## PROBLEM TO WORK ON
Return every line below in which "cono" appears.

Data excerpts

:::

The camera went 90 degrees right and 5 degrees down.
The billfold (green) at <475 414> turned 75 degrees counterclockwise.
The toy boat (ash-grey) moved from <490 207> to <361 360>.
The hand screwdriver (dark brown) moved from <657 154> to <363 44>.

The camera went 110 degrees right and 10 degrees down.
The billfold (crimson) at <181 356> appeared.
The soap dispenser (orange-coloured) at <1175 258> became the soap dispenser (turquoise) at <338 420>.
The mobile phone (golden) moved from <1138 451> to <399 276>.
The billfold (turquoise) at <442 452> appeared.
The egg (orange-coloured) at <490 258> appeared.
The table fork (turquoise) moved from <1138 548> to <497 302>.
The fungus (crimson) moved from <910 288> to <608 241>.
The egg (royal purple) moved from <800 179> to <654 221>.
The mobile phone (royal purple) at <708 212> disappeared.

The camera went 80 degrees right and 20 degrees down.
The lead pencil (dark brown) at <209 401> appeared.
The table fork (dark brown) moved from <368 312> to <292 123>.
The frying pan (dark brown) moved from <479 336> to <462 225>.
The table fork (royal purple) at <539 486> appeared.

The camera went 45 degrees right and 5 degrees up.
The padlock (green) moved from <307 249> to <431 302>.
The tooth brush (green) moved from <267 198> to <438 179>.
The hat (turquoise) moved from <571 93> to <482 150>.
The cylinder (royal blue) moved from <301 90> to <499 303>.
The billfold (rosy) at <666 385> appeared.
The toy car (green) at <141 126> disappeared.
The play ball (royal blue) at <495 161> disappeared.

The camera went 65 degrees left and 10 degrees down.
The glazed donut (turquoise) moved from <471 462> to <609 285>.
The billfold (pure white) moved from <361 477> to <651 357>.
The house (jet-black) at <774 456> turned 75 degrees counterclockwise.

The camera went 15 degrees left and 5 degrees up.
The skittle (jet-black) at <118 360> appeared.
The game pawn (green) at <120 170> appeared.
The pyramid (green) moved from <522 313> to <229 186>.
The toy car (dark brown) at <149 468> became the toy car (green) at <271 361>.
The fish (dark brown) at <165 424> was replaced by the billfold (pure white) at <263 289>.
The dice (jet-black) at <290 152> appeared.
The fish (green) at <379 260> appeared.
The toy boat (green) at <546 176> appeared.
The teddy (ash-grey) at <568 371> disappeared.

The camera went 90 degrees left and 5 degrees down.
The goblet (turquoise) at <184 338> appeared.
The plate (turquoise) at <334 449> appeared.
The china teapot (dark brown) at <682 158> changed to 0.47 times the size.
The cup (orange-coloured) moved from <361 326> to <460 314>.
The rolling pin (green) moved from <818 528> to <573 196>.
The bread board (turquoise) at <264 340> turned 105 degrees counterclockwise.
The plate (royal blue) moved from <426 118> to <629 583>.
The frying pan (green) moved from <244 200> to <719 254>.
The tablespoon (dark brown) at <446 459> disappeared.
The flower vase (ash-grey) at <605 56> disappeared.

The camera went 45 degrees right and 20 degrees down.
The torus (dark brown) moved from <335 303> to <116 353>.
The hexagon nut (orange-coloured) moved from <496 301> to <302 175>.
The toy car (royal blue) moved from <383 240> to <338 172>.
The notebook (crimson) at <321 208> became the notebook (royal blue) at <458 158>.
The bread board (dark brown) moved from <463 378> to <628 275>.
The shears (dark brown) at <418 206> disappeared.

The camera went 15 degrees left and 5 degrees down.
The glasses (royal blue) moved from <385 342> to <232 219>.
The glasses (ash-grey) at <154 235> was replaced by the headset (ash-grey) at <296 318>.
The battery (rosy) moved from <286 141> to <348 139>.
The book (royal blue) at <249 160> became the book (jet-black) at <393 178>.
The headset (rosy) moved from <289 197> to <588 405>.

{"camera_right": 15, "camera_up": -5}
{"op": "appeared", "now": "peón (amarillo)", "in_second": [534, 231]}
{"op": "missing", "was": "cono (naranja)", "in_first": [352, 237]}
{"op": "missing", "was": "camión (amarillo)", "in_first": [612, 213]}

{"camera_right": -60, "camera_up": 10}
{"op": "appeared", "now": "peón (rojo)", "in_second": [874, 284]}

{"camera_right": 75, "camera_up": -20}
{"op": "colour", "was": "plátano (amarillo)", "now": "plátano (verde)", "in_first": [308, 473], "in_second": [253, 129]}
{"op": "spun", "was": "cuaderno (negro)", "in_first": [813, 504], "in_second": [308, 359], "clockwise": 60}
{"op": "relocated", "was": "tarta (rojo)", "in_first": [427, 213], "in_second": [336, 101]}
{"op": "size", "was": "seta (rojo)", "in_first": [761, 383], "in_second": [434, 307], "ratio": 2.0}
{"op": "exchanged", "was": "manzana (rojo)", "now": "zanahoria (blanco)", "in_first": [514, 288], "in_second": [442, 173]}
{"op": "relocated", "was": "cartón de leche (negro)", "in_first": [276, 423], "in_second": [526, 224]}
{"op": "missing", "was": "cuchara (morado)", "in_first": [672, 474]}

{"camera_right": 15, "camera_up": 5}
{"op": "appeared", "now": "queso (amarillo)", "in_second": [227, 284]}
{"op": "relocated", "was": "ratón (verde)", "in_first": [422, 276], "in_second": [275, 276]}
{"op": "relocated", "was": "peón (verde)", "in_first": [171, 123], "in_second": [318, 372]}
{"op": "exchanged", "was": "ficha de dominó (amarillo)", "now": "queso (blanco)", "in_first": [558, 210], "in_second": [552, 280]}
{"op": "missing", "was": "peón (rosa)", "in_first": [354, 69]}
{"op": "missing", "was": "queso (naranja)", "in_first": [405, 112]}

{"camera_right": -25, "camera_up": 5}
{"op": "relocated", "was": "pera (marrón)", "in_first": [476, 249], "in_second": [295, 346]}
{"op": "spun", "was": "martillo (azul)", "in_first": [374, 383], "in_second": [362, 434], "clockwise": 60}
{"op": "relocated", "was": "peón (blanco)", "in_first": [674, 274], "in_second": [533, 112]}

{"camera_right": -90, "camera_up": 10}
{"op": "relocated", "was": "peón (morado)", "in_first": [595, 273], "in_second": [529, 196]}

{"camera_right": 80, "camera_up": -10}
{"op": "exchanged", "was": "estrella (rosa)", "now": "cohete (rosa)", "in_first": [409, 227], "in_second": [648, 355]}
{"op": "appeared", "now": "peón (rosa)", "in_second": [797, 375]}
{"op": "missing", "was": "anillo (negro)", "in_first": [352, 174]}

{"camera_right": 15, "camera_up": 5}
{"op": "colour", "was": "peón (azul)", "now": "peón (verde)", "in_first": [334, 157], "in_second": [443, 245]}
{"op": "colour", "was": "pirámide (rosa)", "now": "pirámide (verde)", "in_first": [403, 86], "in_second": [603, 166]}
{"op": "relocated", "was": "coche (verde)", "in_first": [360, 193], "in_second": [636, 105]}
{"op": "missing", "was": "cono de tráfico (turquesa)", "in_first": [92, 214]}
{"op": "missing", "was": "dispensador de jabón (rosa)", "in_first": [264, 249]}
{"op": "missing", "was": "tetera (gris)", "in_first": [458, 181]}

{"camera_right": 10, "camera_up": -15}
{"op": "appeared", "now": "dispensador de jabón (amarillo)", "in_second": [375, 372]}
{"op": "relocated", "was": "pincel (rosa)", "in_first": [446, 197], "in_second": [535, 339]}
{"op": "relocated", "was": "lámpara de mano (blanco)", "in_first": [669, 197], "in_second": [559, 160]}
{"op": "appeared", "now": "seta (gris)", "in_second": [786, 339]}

:::

## ANSWER BELOW
{"op": "missing", "was": "cono (naranja)", "in_first": [352, 237]}
{"op": "missing", "was": "cono de tráfico (turquesa)", "in_first": [92, 214]}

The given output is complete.